[Exercise prompt]
A complete answer lists every line of the entries below where the string "gorra" appears.

[Material shown]

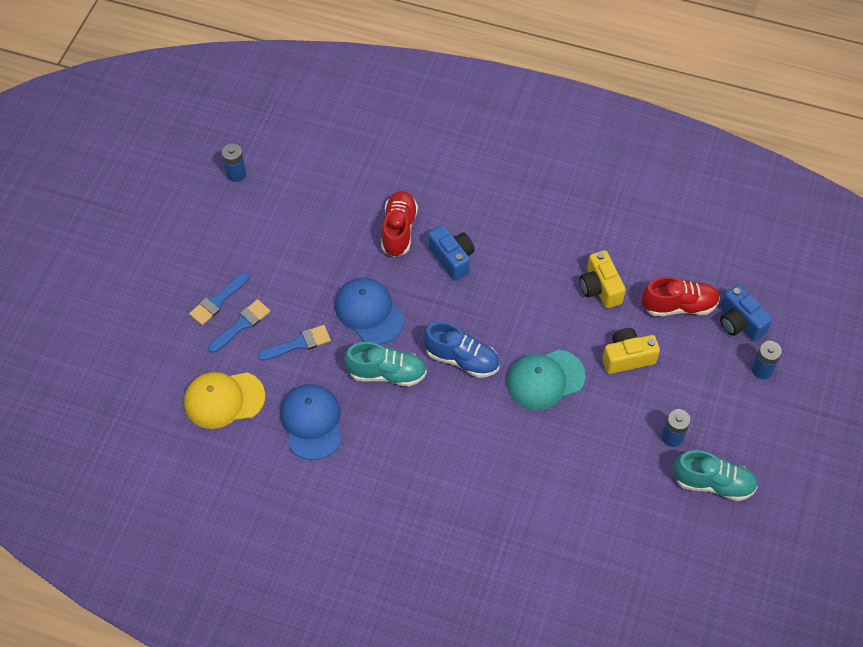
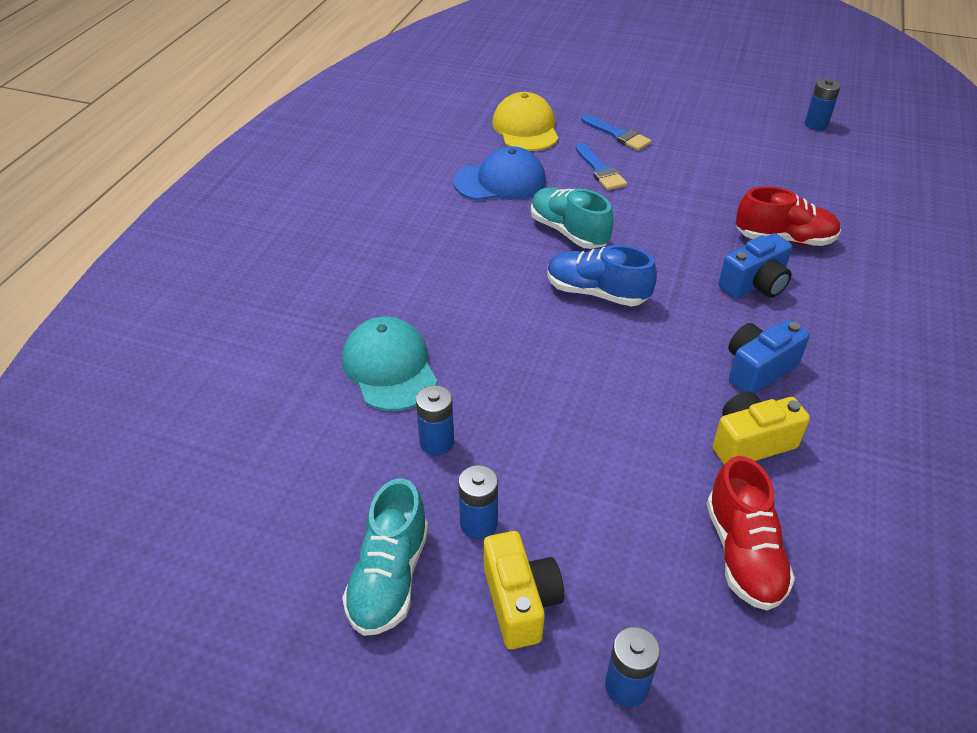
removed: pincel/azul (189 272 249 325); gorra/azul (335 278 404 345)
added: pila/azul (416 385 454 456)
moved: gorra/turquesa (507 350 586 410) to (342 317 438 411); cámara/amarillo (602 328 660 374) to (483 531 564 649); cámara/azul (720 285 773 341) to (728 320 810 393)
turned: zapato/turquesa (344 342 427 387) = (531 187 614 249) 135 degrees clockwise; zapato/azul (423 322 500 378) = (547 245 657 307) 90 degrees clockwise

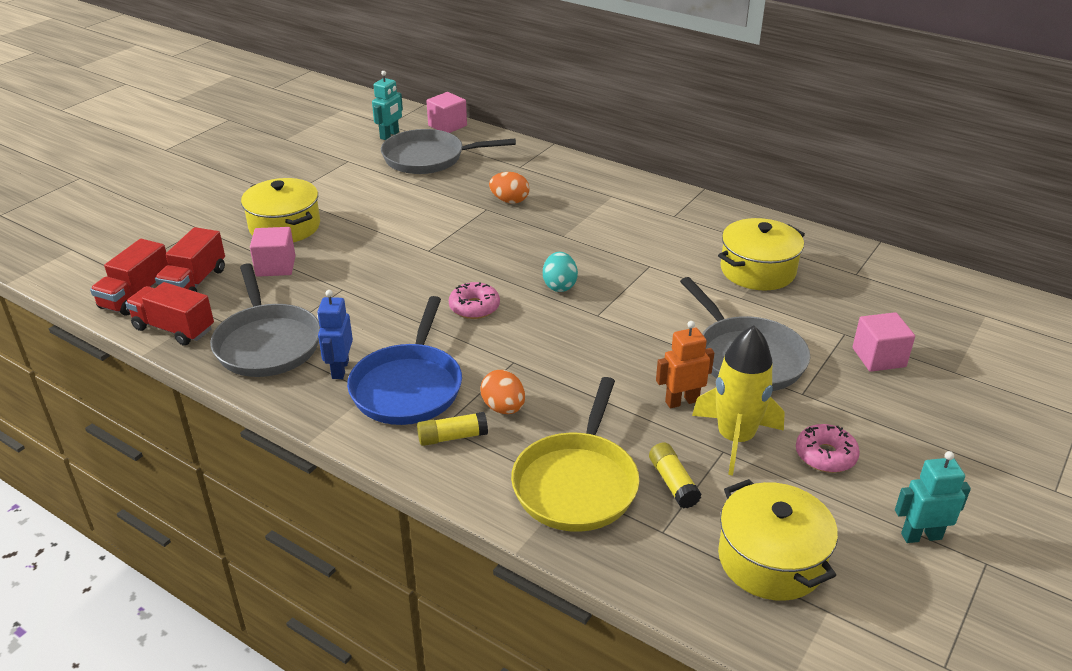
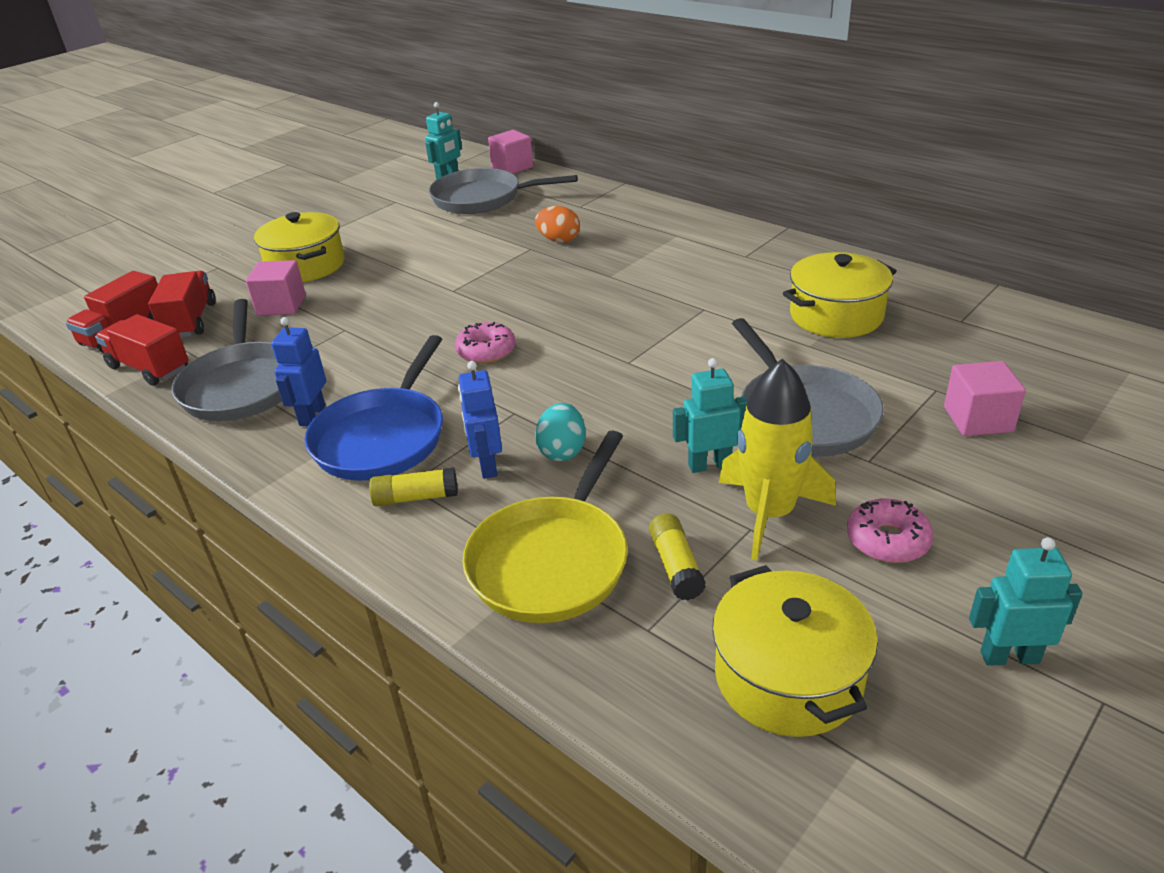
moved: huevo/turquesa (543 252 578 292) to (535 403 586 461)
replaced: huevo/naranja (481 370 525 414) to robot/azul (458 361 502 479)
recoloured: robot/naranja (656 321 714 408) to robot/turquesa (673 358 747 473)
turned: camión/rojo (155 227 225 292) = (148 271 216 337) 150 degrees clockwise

--

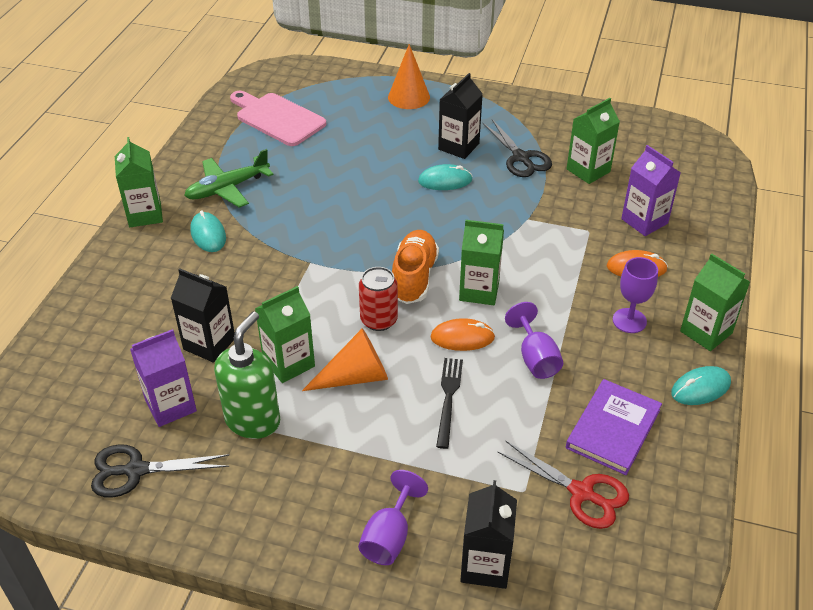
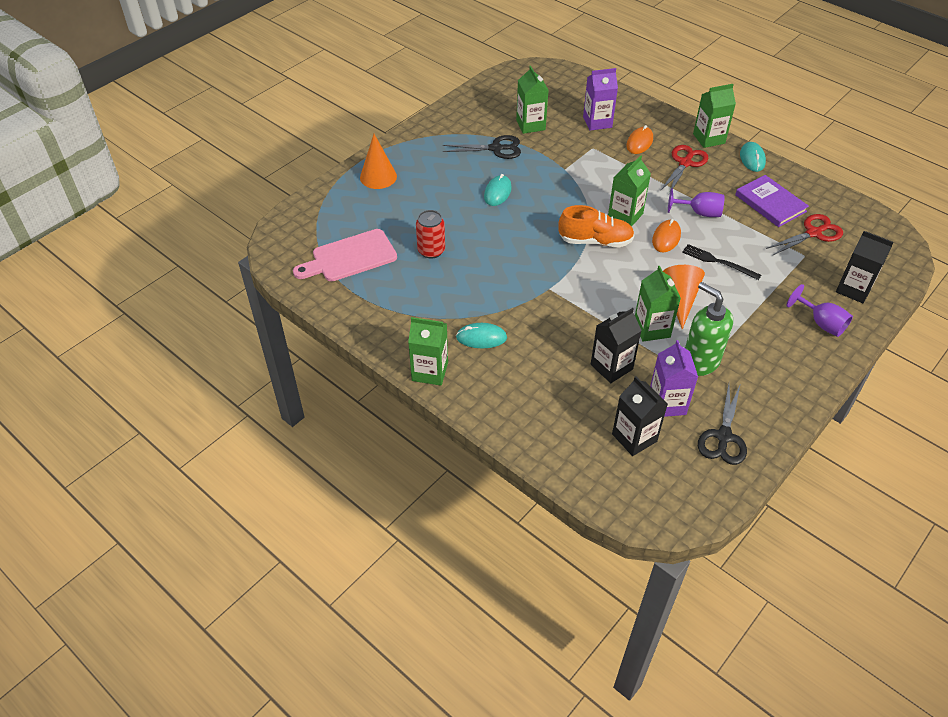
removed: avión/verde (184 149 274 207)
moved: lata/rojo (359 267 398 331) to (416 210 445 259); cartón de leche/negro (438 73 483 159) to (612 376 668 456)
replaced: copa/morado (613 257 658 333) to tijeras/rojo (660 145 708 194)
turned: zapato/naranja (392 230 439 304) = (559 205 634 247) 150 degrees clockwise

[Answer box]
removed: pincel/azul (189 272 249 325); gorra/azul (335 278 404 345)
moved: gorra/turquesa (507 350 586 410) to (342 317 438 411); cámara/amarillo (602 328 660 374) to (483 531 564 649); cámara/azul (720 285 773 341) to (728 320 810 393)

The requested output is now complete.